::: Data for this task :::
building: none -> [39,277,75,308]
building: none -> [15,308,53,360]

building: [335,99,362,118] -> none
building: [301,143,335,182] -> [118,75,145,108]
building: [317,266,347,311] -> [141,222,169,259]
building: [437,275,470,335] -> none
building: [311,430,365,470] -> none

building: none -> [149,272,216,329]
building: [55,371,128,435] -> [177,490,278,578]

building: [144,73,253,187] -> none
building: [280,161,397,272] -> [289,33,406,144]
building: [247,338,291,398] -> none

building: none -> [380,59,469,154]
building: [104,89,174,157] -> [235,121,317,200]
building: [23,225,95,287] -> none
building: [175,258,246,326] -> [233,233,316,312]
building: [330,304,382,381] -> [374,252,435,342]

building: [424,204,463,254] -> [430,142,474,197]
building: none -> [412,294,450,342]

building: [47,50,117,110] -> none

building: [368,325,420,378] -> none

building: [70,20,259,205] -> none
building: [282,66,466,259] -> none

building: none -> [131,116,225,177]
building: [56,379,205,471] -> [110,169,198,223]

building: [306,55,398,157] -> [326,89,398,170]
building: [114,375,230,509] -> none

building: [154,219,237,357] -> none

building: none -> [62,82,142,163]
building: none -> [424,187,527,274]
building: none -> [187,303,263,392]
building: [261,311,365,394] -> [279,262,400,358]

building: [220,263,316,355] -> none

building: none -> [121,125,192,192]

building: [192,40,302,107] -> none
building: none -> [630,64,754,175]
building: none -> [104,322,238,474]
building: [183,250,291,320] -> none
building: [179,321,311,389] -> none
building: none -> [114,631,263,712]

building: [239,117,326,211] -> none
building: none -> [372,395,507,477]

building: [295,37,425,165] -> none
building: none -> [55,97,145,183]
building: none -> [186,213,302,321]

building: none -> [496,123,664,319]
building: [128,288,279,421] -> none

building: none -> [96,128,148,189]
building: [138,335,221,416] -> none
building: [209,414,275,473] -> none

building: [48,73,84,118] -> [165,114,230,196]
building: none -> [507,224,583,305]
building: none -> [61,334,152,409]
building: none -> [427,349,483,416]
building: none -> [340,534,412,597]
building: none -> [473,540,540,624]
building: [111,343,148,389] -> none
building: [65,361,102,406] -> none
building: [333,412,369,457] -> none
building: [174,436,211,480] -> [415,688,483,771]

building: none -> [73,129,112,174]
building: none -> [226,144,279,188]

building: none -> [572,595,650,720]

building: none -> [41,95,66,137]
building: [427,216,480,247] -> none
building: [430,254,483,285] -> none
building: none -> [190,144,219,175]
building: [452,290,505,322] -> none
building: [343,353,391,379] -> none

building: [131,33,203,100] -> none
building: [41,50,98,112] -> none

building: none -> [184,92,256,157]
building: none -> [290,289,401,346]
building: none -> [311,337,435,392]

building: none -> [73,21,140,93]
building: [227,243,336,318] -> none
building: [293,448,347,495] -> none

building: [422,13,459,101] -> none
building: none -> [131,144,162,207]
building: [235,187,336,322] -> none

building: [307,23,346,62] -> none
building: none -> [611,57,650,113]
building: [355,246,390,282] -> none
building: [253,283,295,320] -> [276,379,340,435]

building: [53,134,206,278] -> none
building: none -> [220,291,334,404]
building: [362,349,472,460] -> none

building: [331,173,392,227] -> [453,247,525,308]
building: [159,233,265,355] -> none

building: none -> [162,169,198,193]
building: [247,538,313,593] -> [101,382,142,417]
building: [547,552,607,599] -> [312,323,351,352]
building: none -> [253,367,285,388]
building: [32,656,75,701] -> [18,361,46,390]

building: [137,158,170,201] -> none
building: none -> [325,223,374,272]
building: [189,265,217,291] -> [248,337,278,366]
:::
Print exactly the lines above from the one with "building: none -> [186,213,302,321]" to the one with "building: [111,343,148,389] -> none", including both.

building: none -> [186,213,302,321]

building: none -> [496,123,664,319]
building: [128,288,279,421] -> none

building: none -> [96,128,148,189]
building: [138,335,221,416] -> none
building: [209,414,275,473] -> none

building: [48,73,84,118] -> [165,114,230,196]
building: none -> [507,224,583,305]
building: none -> [61,334,152,409]
building: none -> [427,349,483,416]
building: none -> [340,534,412,597]
building: none -> [473,540,540,624]
building: [111,343,148,389] -> none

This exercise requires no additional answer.